··· Raw data ···

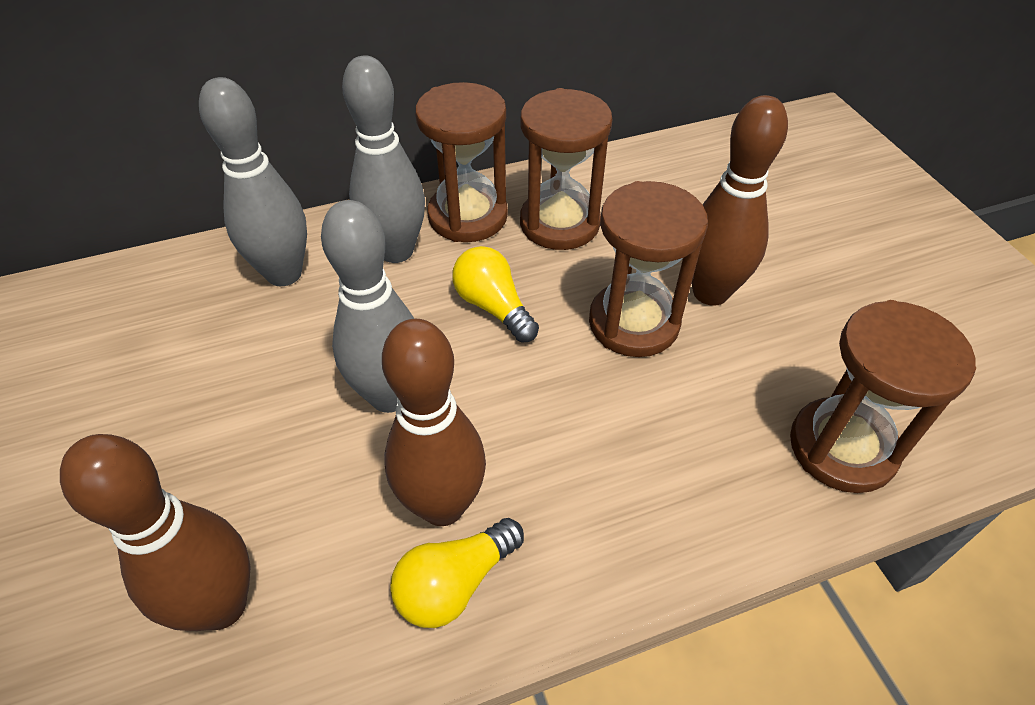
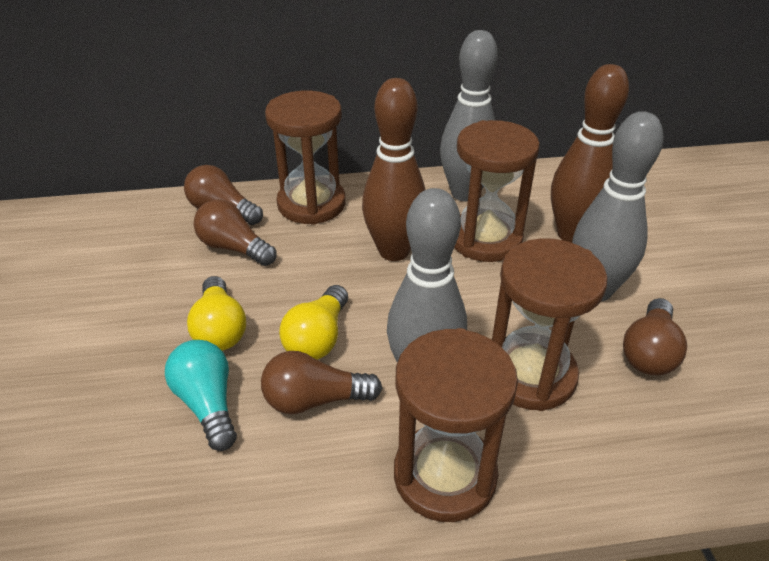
brown bowling pin: 3 -> 2
brown light bulb: 0 -> 4
turquoise light bulb: 0 -> 1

···

Give back the full listing word for word, with the pictures left out.

| Answer for this exercise |
brown bowling pin: 3 -> 2
brown light bulb: 0 -> 4
turquoise light bulb: 0 -> 1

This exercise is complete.